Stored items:
--- START ---

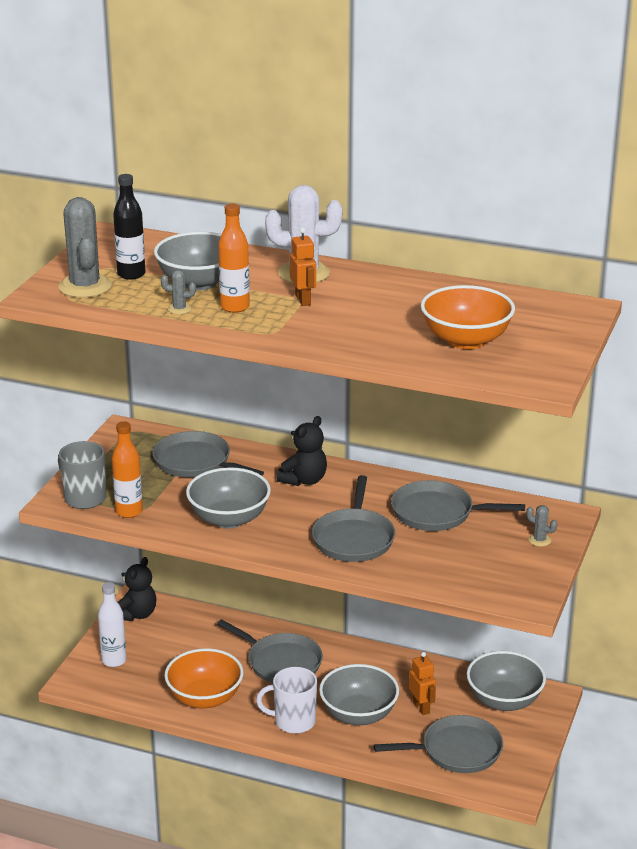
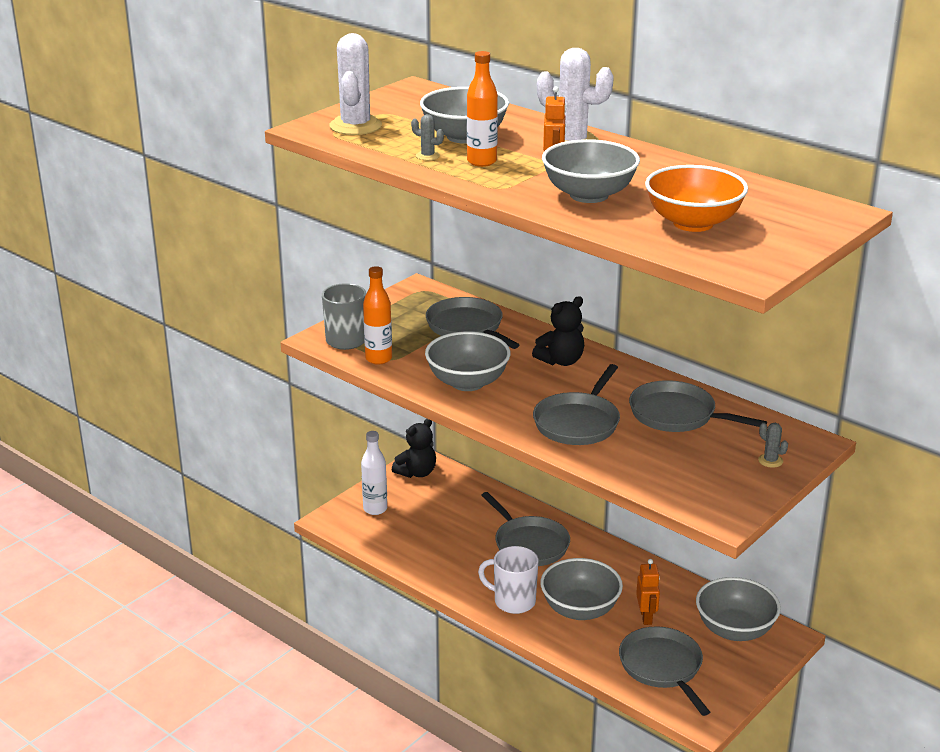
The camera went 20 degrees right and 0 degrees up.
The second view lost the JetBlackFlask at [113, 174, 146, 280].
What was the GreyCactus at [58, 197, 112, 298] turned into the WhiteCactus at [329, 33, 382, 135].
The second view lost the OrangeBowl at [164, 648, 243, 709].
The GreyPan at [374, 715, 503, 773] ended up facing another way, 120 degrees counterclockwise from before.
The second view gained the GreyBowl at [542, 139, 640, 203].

--- END ---

**EXERCISE OBJECTIVE**
Repeat all of the entries above exactly. Keep pictures out of it.

**SOLUTION TO THIS EXERCISE**
The camera went 20 degrees right and 0 degrees up.
The second view lost the JetBlackFlask at [113, 174, 146, 280].
What was the GreyCactus at [58, 197, 112, 298] turned into the WhiteCactus at [329, 33, 382, 135].
The second view lost the OrangeBowl at [164, 648, 243, 709].
The GreyPan at [374, 715, 503, 773] ended up facing another way, 120 degrees counterclockwise from before.
The second view gained the GreyBowl at [542, 139, 640, 203].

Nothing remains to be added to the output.